**PROMPT:** Return each line of the records below in which the string "LEDK" turns up.

(Stored items)
- - - -
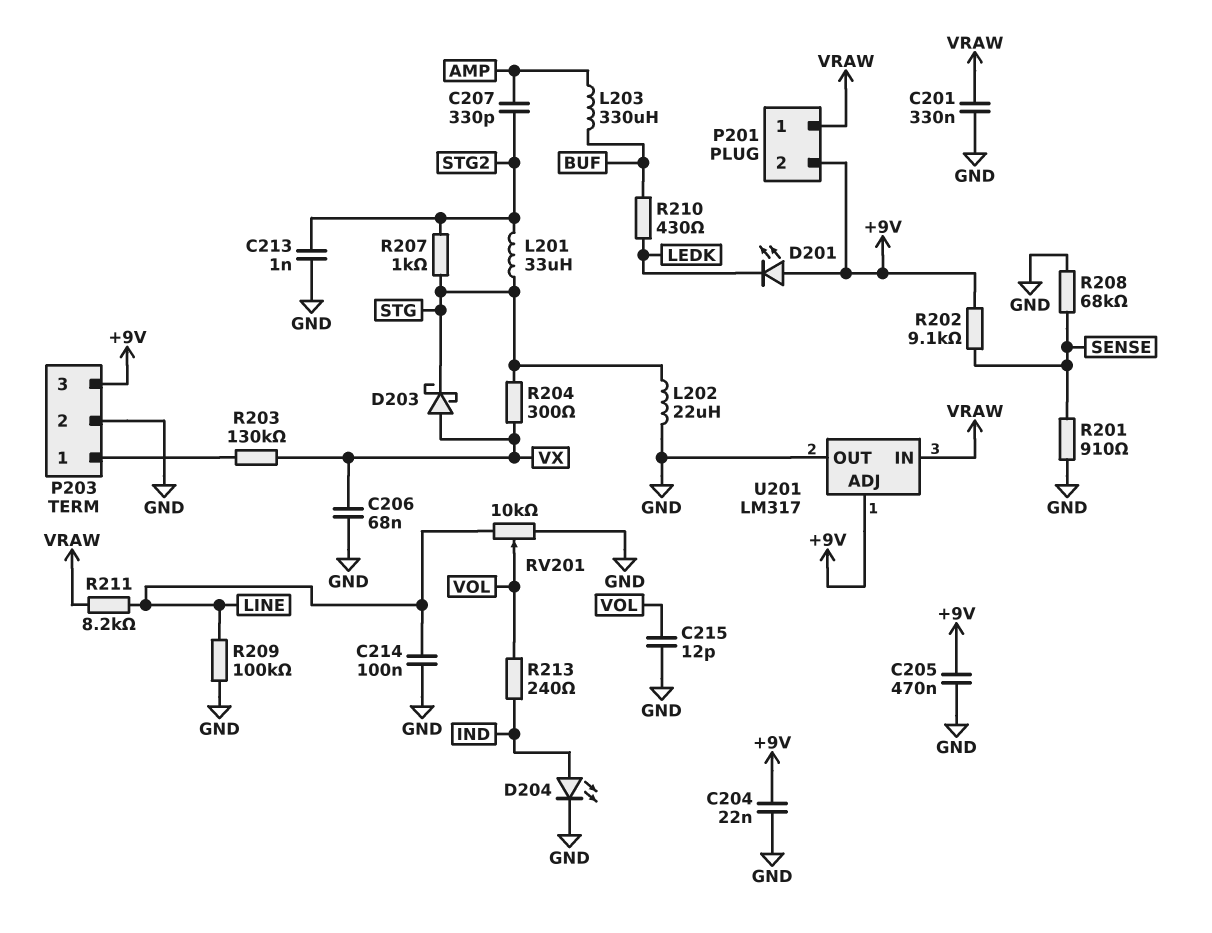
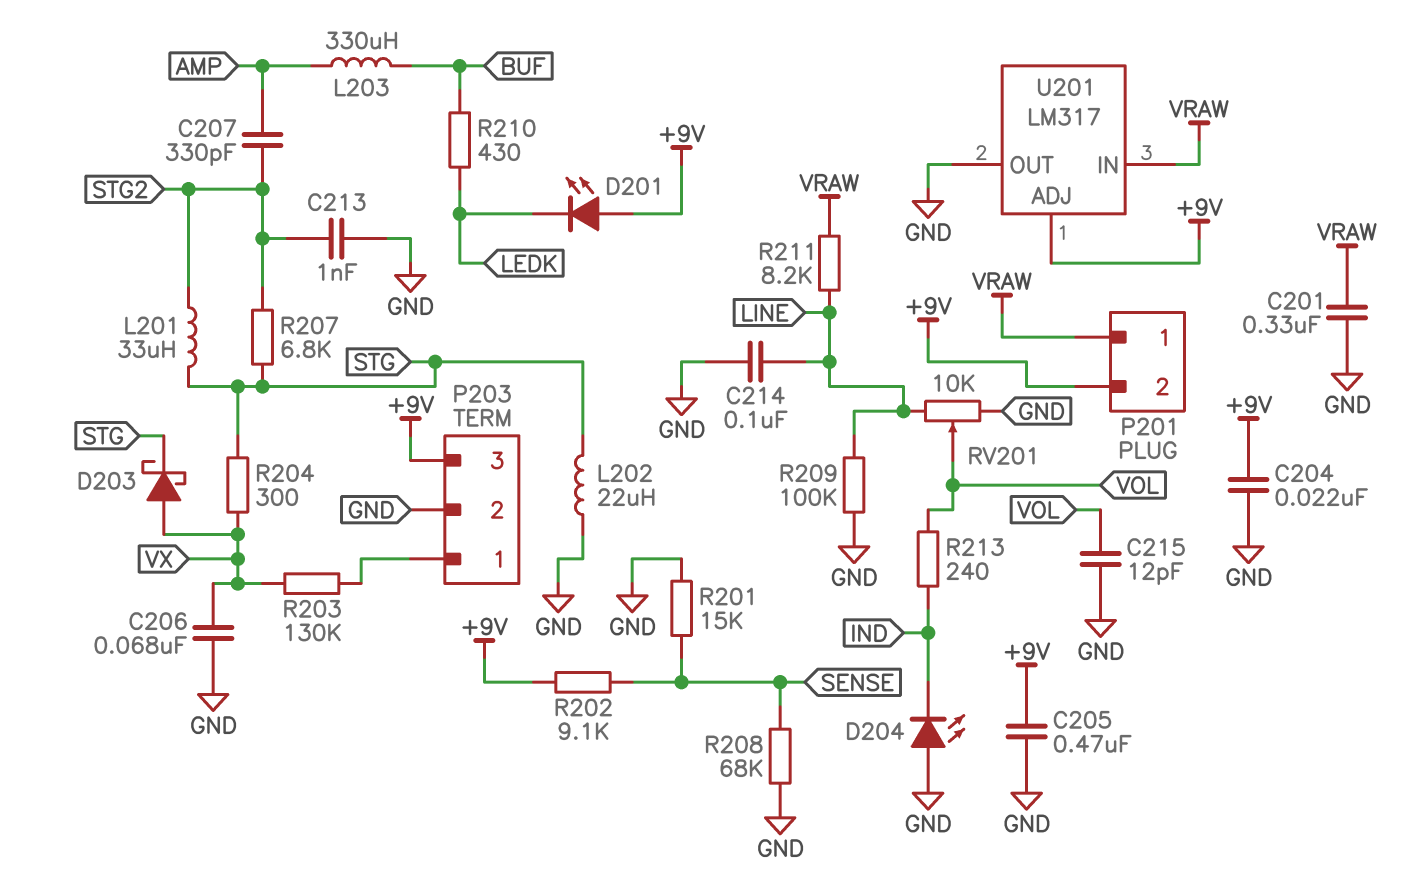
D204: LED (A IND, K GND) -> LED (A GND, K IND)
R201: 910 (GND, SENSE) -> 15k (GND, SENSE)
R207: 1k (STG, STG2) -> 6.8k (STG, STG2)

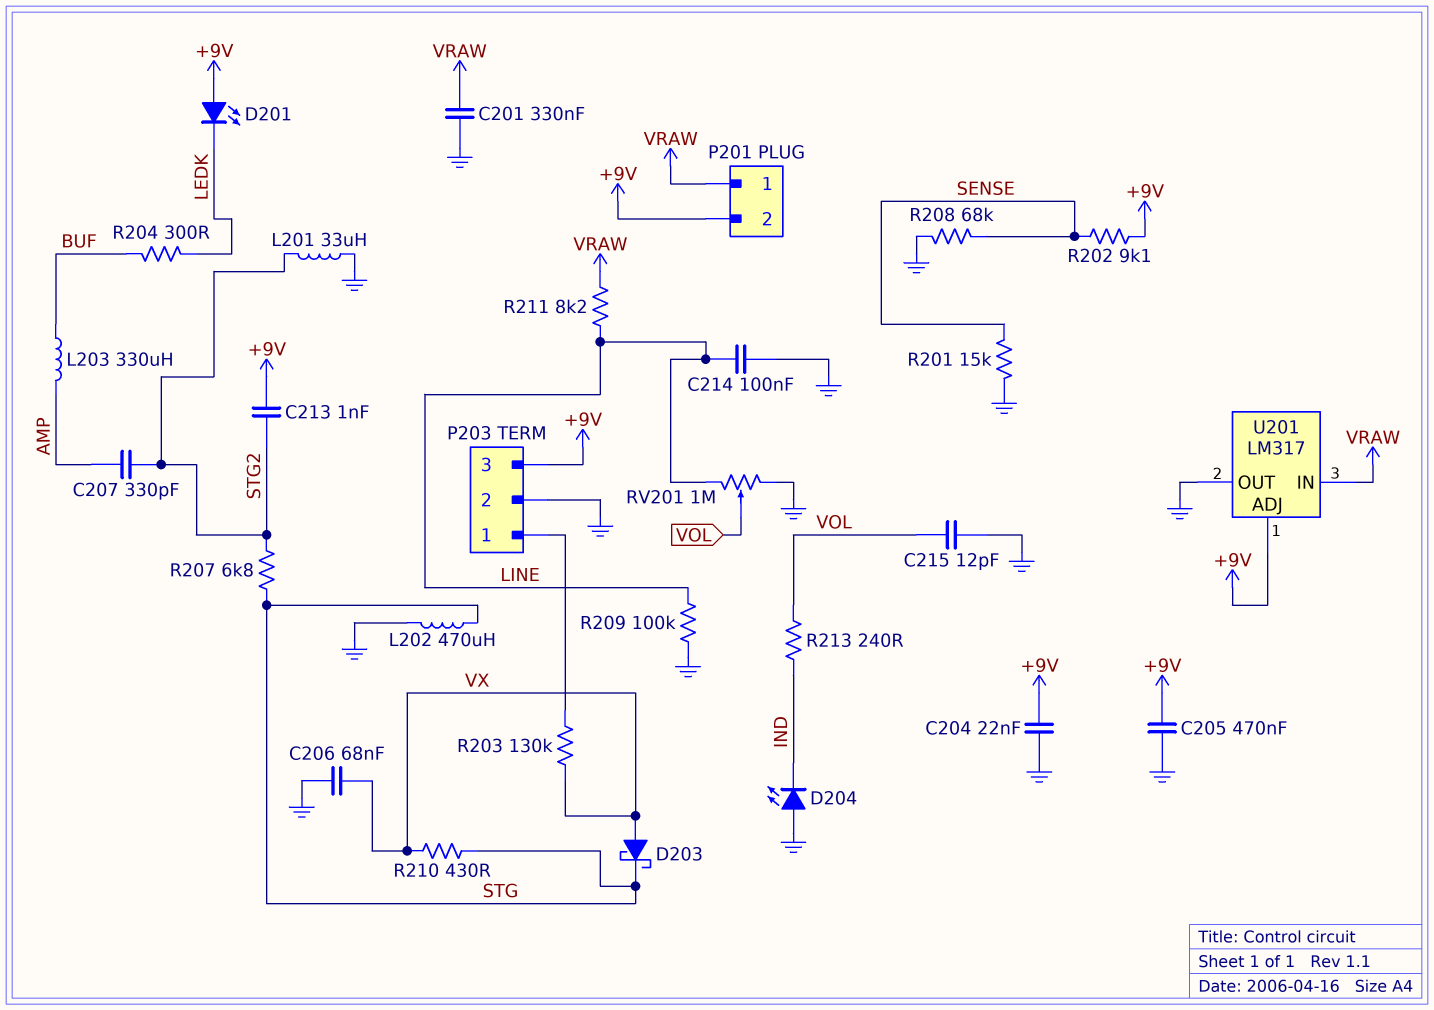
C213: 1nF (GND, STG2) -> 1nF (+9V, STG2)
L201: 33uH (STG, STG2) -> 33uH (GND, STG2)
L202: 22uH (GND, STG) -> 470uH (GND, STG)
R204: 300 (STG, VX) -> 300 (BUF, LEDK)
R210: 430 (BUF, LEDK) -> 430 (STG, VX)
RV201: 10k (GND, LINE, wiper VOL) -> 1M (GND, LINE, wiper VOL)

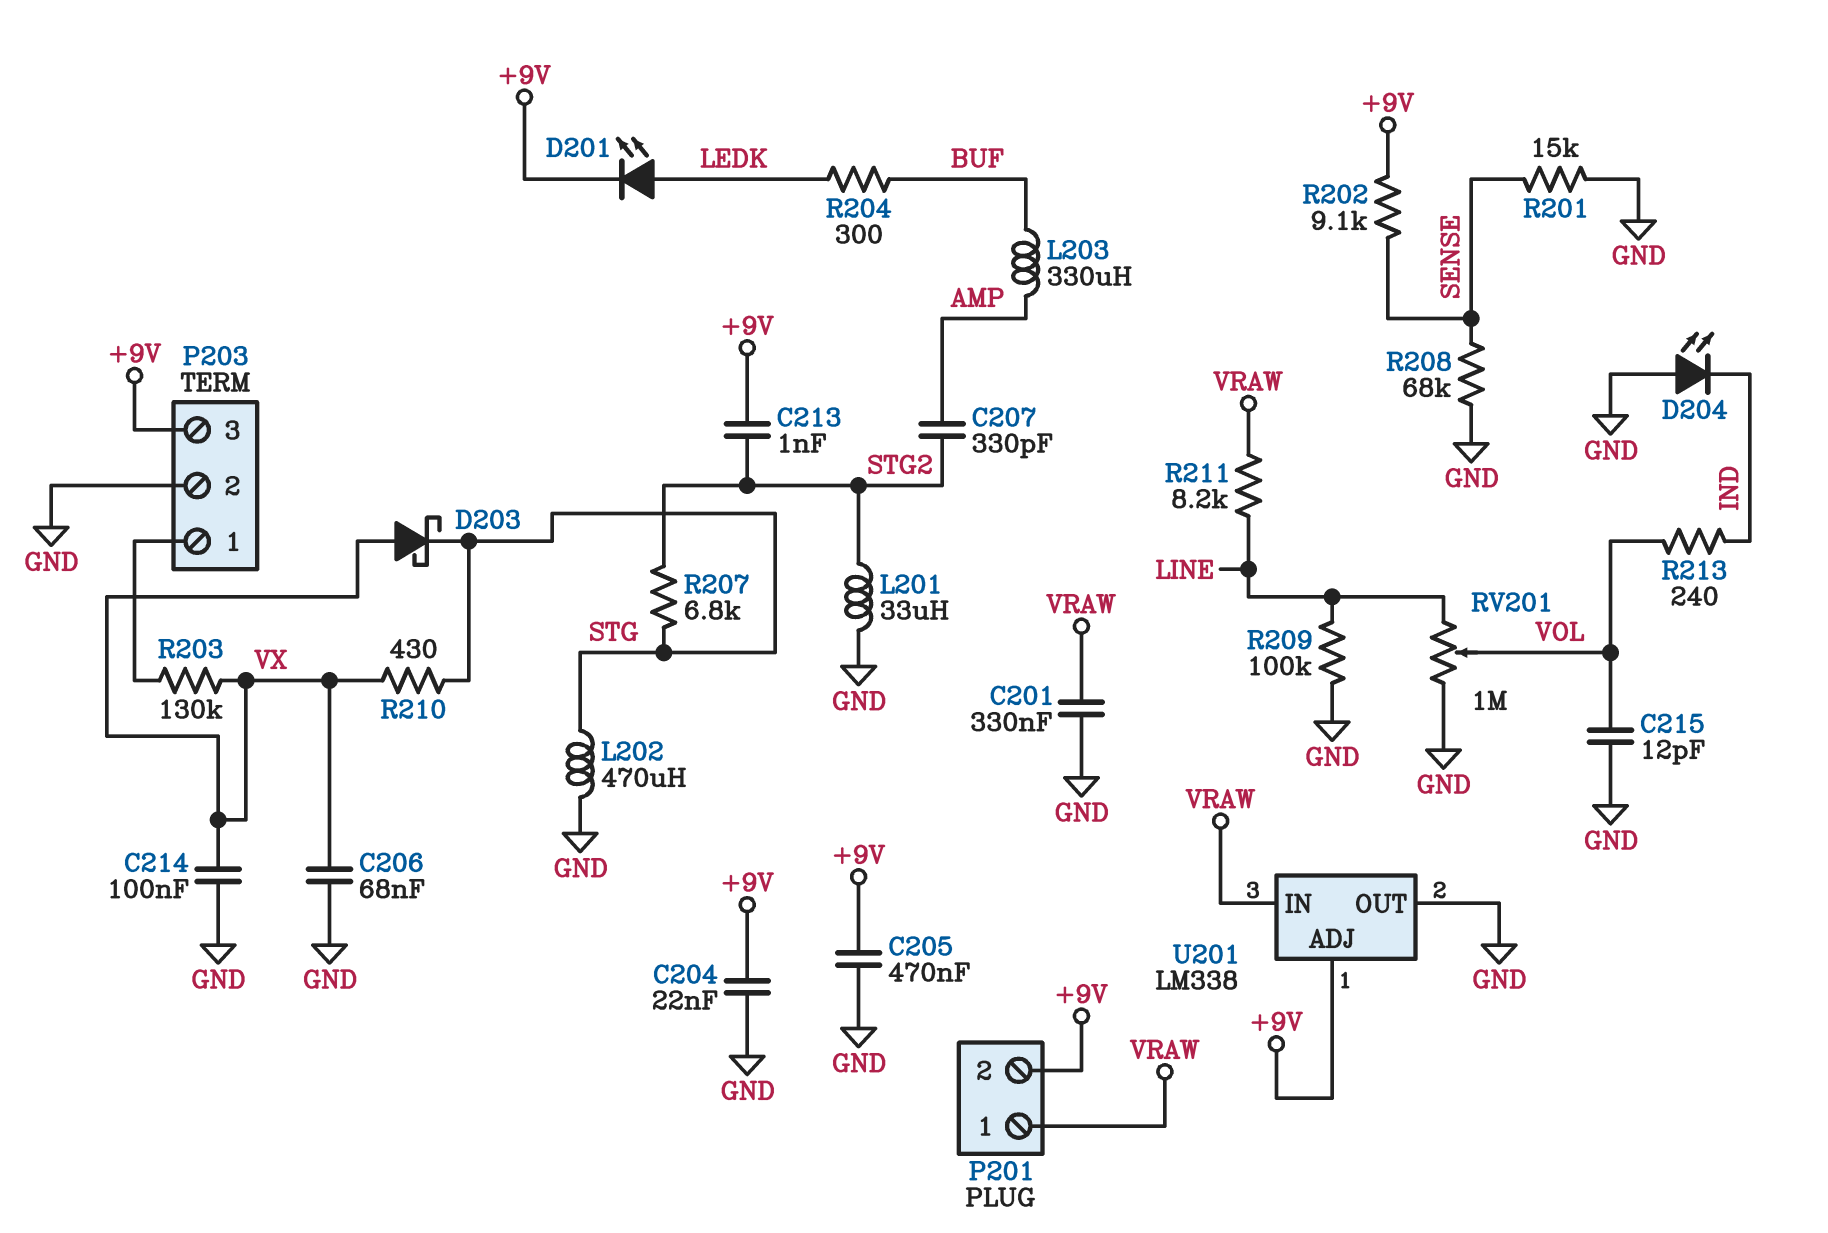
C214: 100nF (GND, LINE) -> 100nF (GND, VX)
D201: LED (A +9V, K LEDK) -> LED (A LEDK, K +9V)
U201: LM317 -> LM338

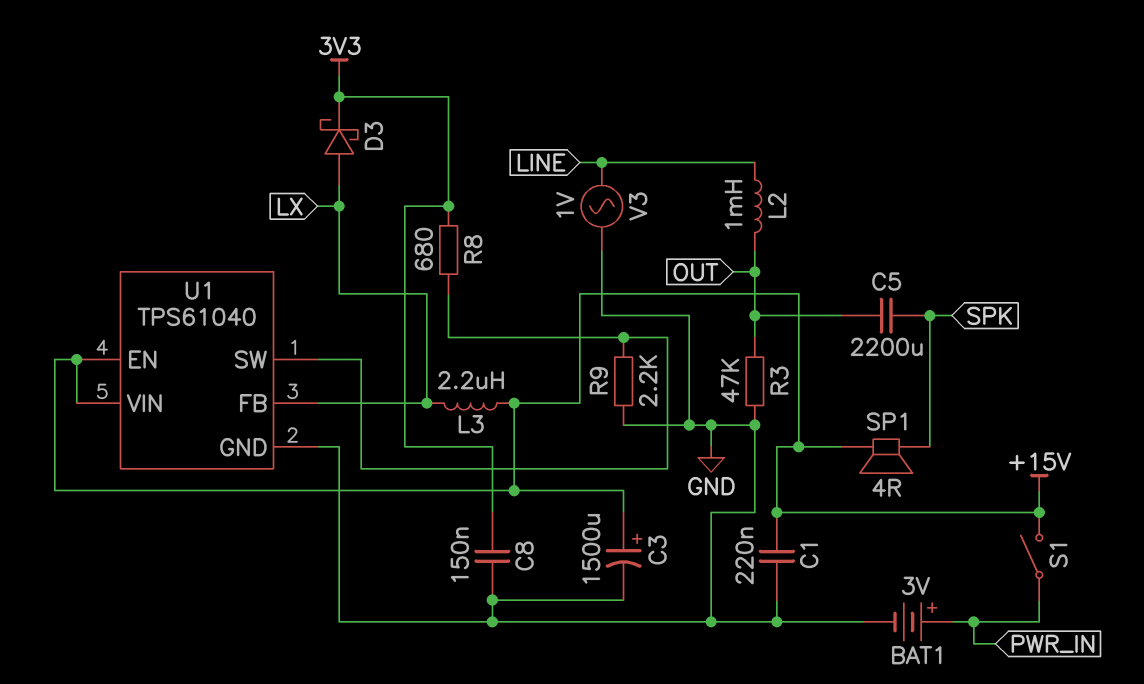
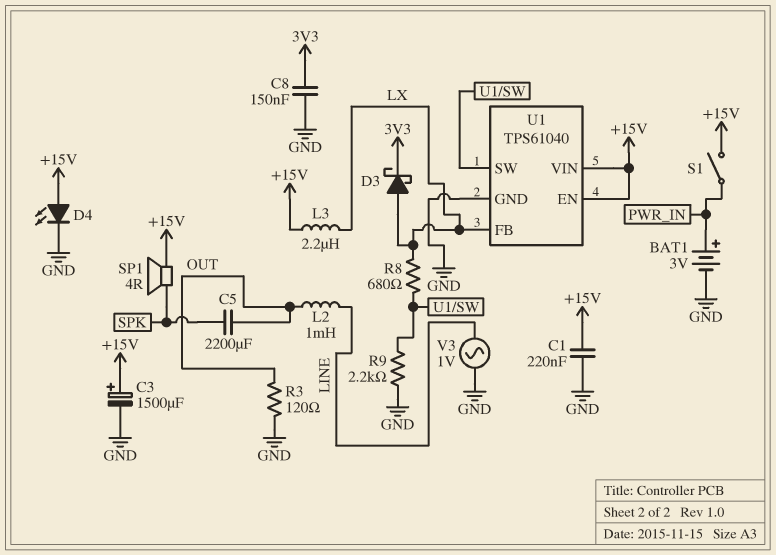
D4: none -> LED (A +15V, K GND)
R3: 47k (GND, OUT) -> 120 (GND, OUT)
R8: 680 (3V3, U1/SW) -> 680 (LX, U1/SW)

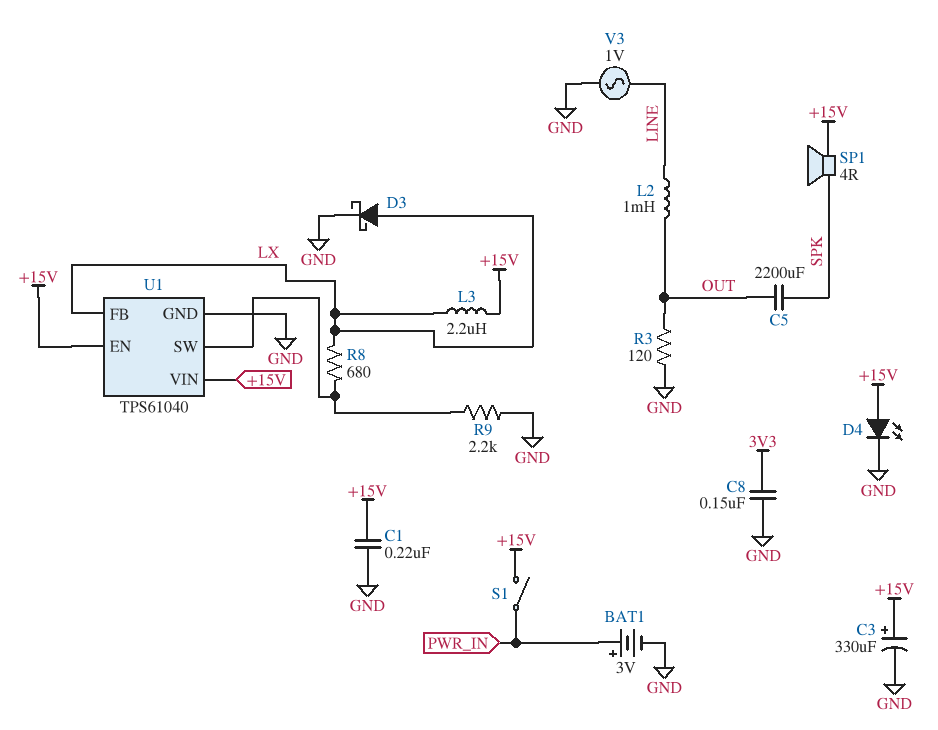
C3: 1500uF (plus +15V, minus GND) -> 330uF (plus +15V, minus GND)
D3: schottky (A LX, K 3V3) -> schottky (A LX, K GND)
- - - -
**YOUR SOLUTION:**
R204: 300 (STG, VX) -> 300 (BUF, LEDK)
R210: 430 (BUF, LEDK) -> 430 (STG, VX)
D201: LED (A +9V, K LEDK) -> LED (A LEDK, K +9V)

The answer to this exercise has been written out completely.